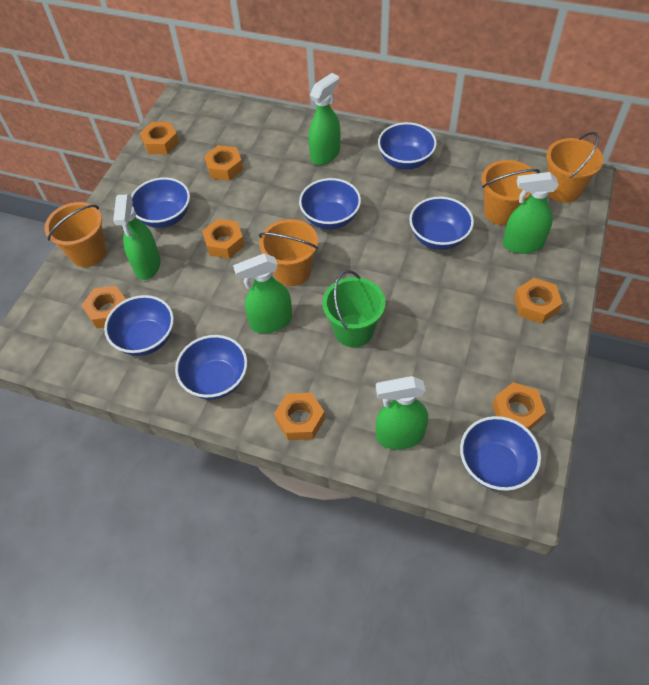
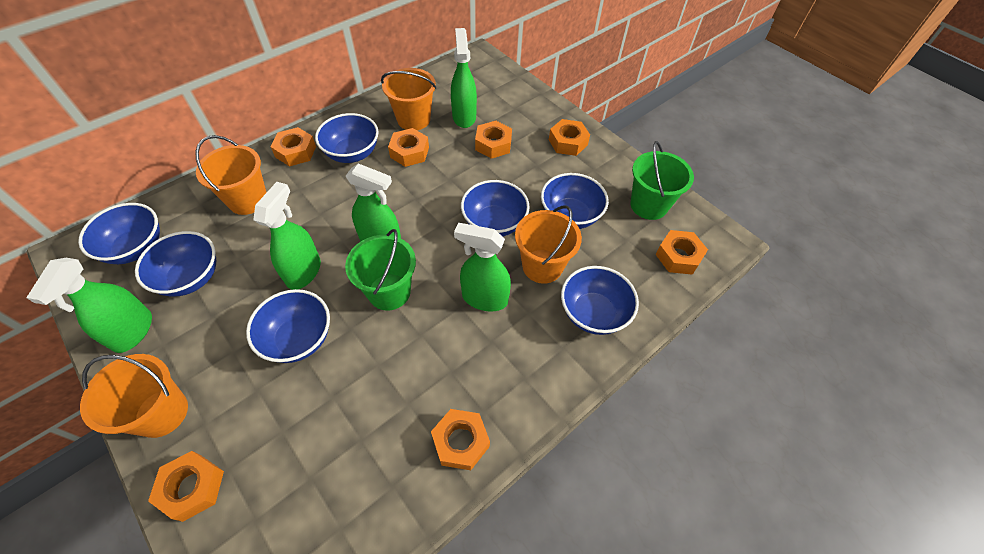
green bucket: 1 -> 2

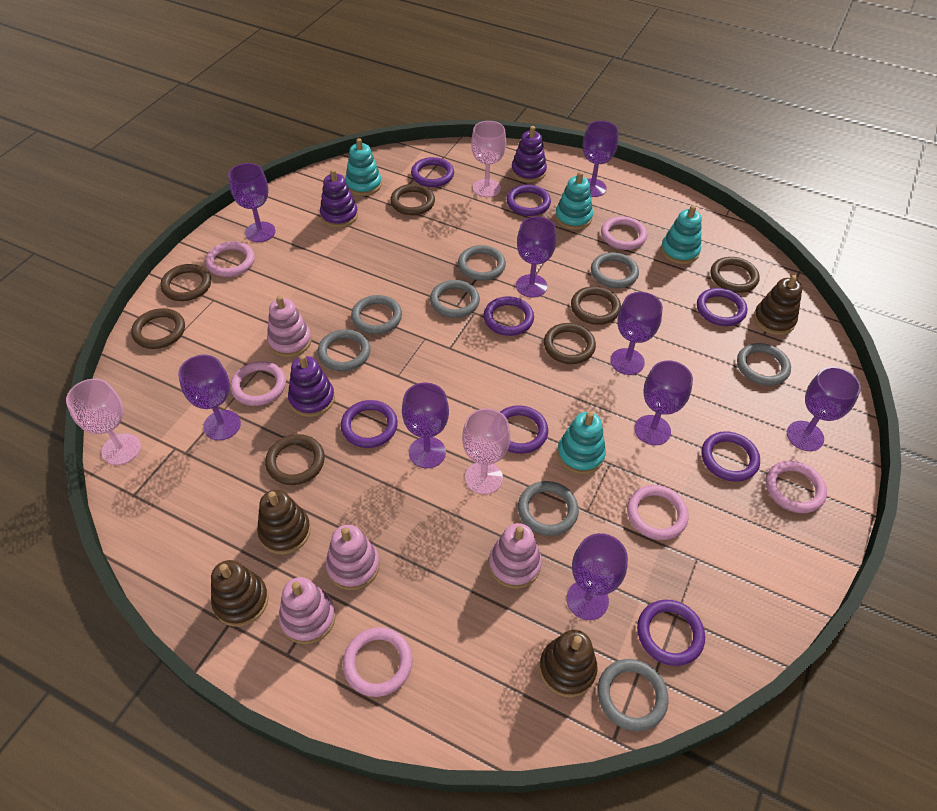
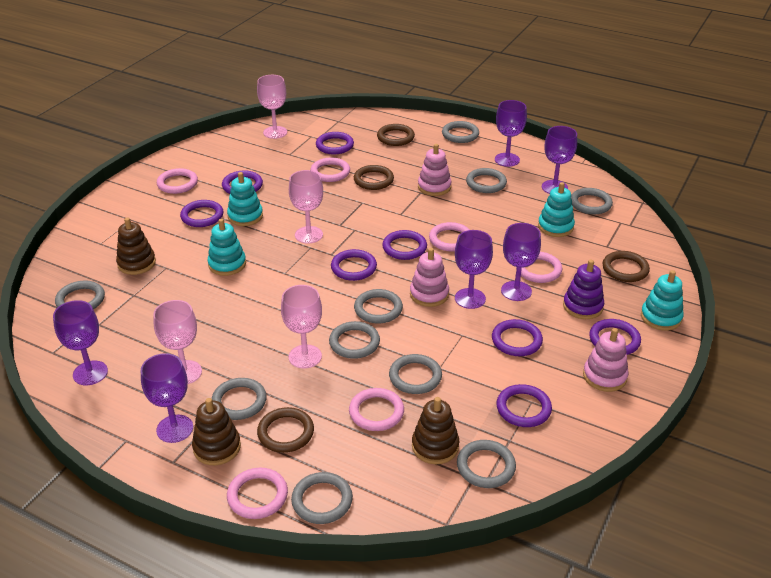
brown ring: 7 -> 4
brown stacking toy: 4 -> 3
grey ring: 8 -> 10
pink goblet: 3 -> 4
pink stacking toy: 4 -> 3
purple goblet: 9 -> 6
purple stacking toy: 3 -> 1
════════════════
Pictures must not appear in the copy, and every record must be restated word for word.

→ SOLVED EXERCISE:
green bucket: 1 -> 2

brown ring: 7 -> 4
brown stacking toy: 4 -> 3
grey ring: 8 -> 10
pink goblet: 3 -> 4
pink stacking toy: 4 -> 3
purple goblet: 9 -> 6
purple stacking toy: 3 -> 1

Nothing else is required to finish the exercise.